What to work on »
Repeat the records below exactly as they appear, leaving out any pictures.

--------------------

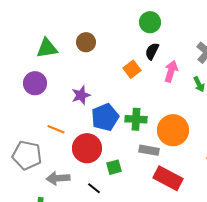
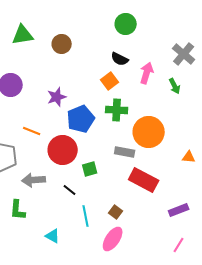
green triangle: (47, 48) -> (23, 35), moved
black semicircle: (152, 51) -> (120, 59), moved, turned -90
orange square: (132, 69) -> (110, 81), moved
green cross: (136, 119) -> (117, 110), moved

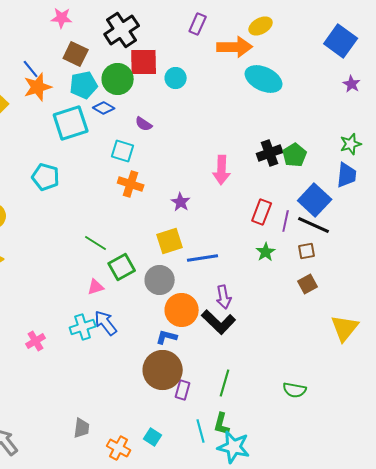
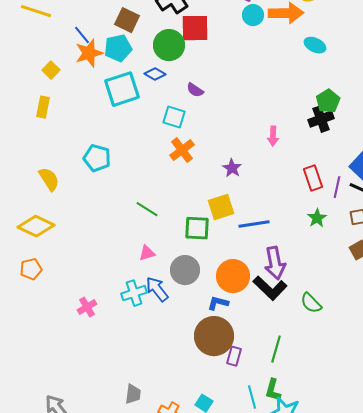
cyan circle: (176, 78) -> (253, 15), moved
cyan ellipse: (264, 79) -> (315, 45), size x0.6
cyan pentagon: (84, 85) -> (118, 48), moved
green pentagon: (295, 155) -> (328, 101), moved
pink arrow: (222, 170) -> (273, 136), size x0.7
cyan pentagon: (46, 177) -> (97, 158), moved
orange cross: (131, 184) -> (182, 150), turned 35
red rectangle: (262, 212) -> (313, 178), turned -40
green square: (122, 267) -> (197, 228), moved, turned 32
gray circle: (160, 280) -> (185, 270), moved
purple arrow: (224, 297) -> (275, 263), size x1.4
green semicircle: (295, 390) -> (311, 303), moved, turned 35

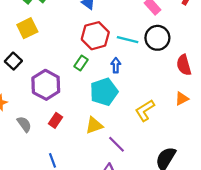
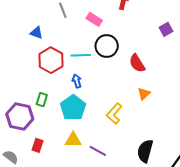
green rectangle: (81, 63) -> (42, 100), moved
yellow triangle: (94, 125) -> (73, 140), turned 36

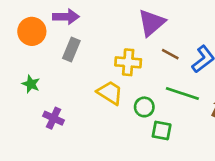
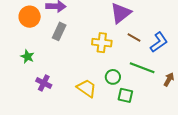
yellow trapezoid: (110, 93) -> (87, 88), moved

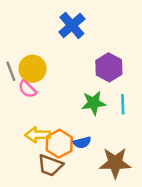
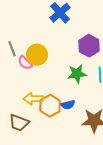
yellow circle: (33, 69) -> (37, 55), moved
brown trapezoid: (50, 165) -> (19, 123), moved

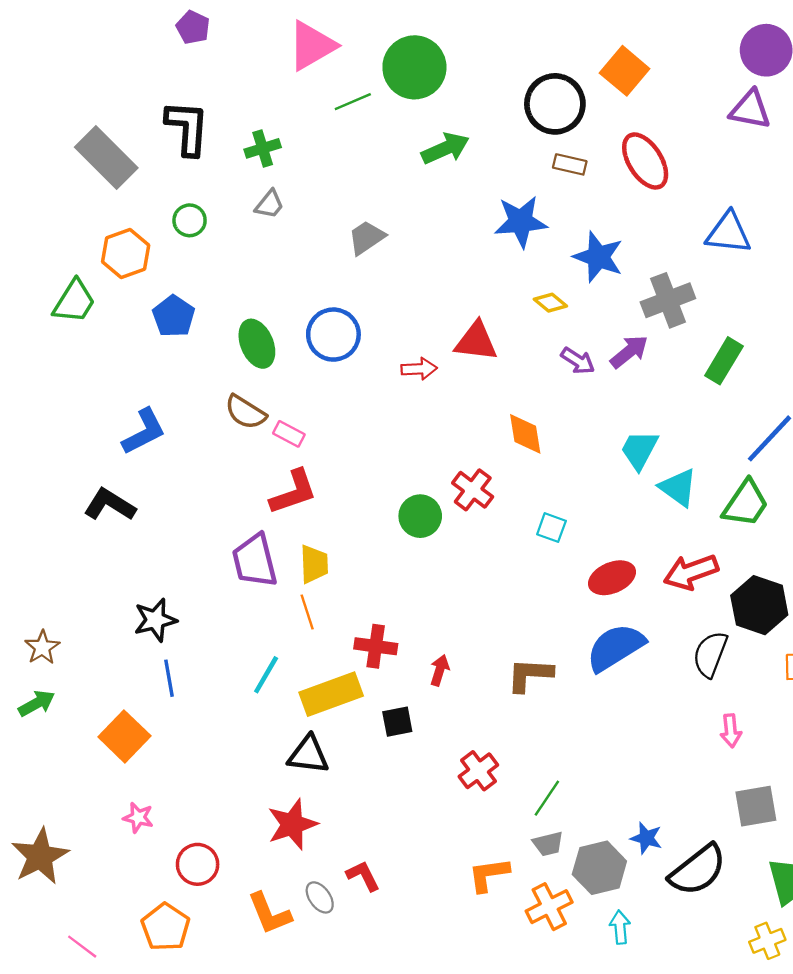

--------------------

Exercise solution »
green triangle: (47, 48) -> (23, 35), moved
black semicircle: (152, 51) -> (120, 59), moved, turned -90
orange square: (132, 69) -> (110, 81), moved
green cross: (136, 119) -> (117, 110), moved

cyan circle: (176, 78) -> (253, 15), moved
cyan ellipse: (264, 79) -> (315, 45), size x0.6
cyan pentagon: (84, 85) -> (118, 48), moved
green pentagon: (295, 155) -> (328, 101), moved
pink arrow: (222, 170) -> (273, 136), size x0.7
cyan pentagon: (46, 177) -> (97, 158), moved
orange cross: (131, 184) -> (182, 150), turned 35
red rectangle: (262, 212) -> (313, 178), turned -40
green square: (122, 267) -> (197, 228), moved, turned 32
gray circle: (160, 280) -> (185, 270), moved
purple arrow: (224, 297) -> (275, 263), size x1.4
green semicircle: (295, 390) -> (311, 303), moved, turned 35

green rectangle: (81, 63) -> (42, 100), moved
yellow triangle: (94, 125) -> (73, 140), turned 36

yellow trapezoid: (110, 93) -> (87, 88), moved

yellow circle: (33, 69) -> (37, 55), moved
brown trapezoid: (50, 165) -> (19, 123), moved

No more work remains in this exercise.